(DATA RECORDS):
-----
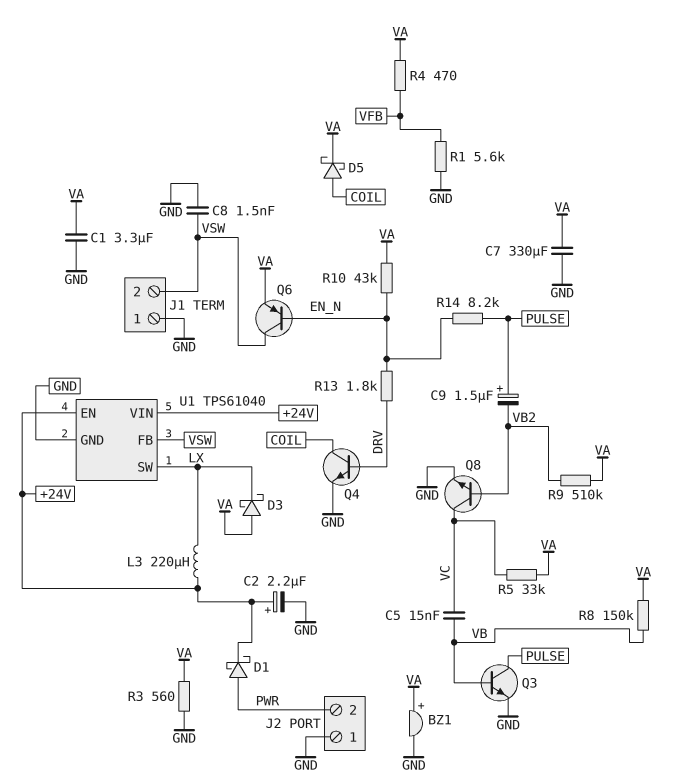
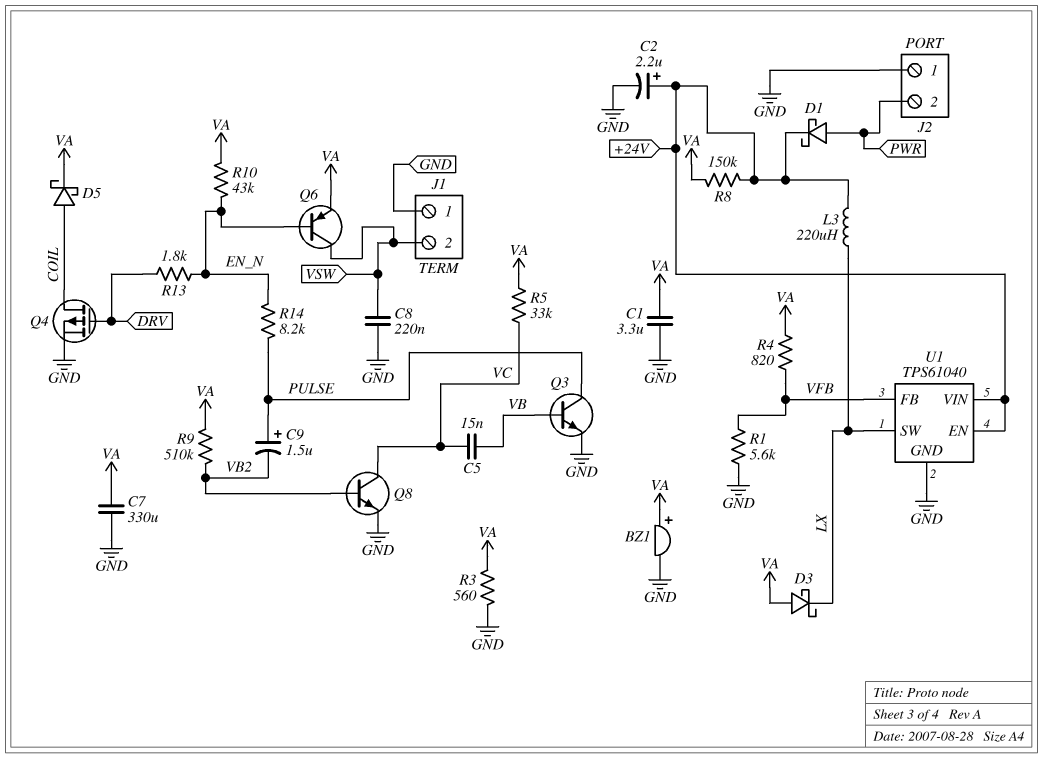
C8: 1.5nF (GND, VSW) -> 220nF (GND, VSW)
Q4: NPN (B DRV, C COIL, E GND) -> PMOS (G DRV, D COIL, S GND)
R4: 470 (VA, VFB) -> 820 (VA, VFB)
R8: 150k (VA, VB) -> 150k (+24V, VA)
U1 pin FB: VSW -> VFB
-----
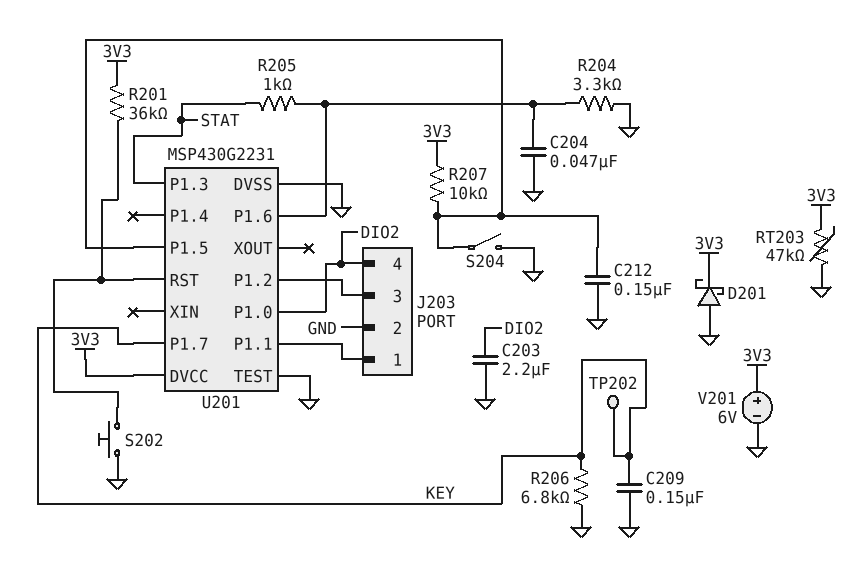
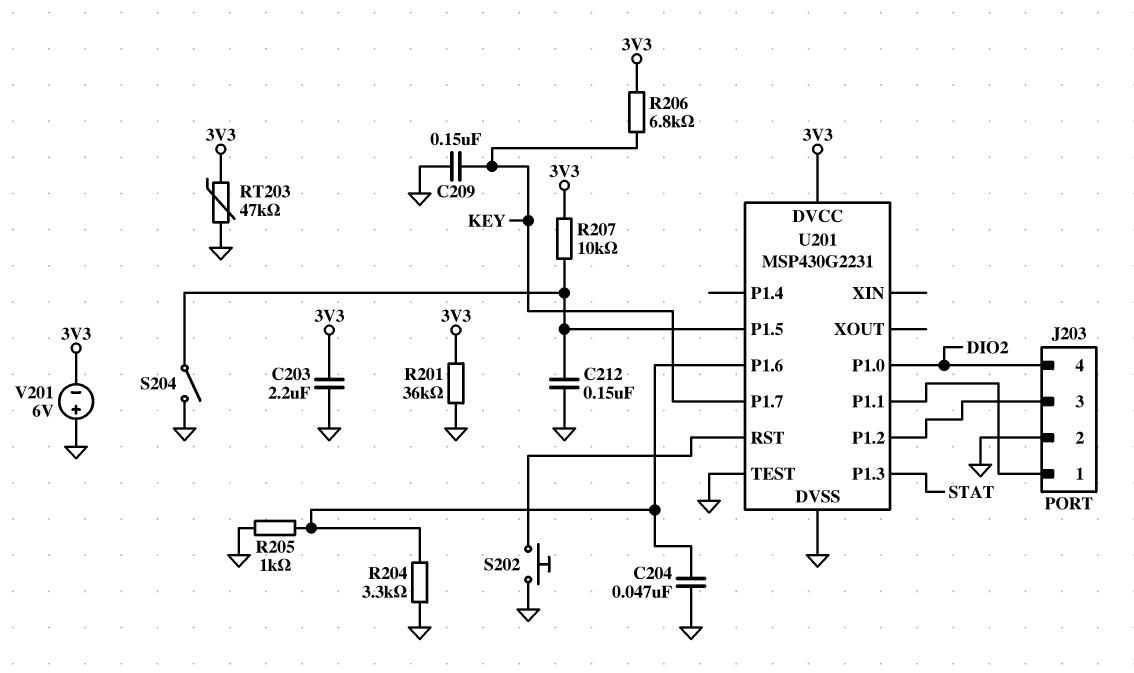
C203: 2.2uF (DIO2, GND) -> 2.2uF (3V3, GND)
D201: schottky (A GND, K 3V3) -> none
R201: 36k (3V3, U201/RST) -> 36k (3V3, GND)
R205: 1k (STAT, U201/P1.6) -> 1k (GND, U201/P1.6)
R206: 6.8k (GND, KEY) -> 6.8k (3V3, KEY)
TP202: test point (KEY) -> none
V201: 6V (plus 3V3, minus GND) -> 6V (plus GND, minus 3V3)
-----
(TASK STATEMENT):
Output the material above exactly, but only from the line that carries "Q4: NPN (B DRV, C" through the line that carries "U1 pin FB: VSW -> VFB".

(TASK SOLUTION):
Q4: NPN (B DRV, C COIL, E GND) -> PMOS (G DRV, D COIL, S GND)
R4: 470 (VA, VFB) -> 820 (VA, VFB)
R8: 150k (VA, VB) -> 150k (+24V, VA)
U1 pin FB: VSW -> VFB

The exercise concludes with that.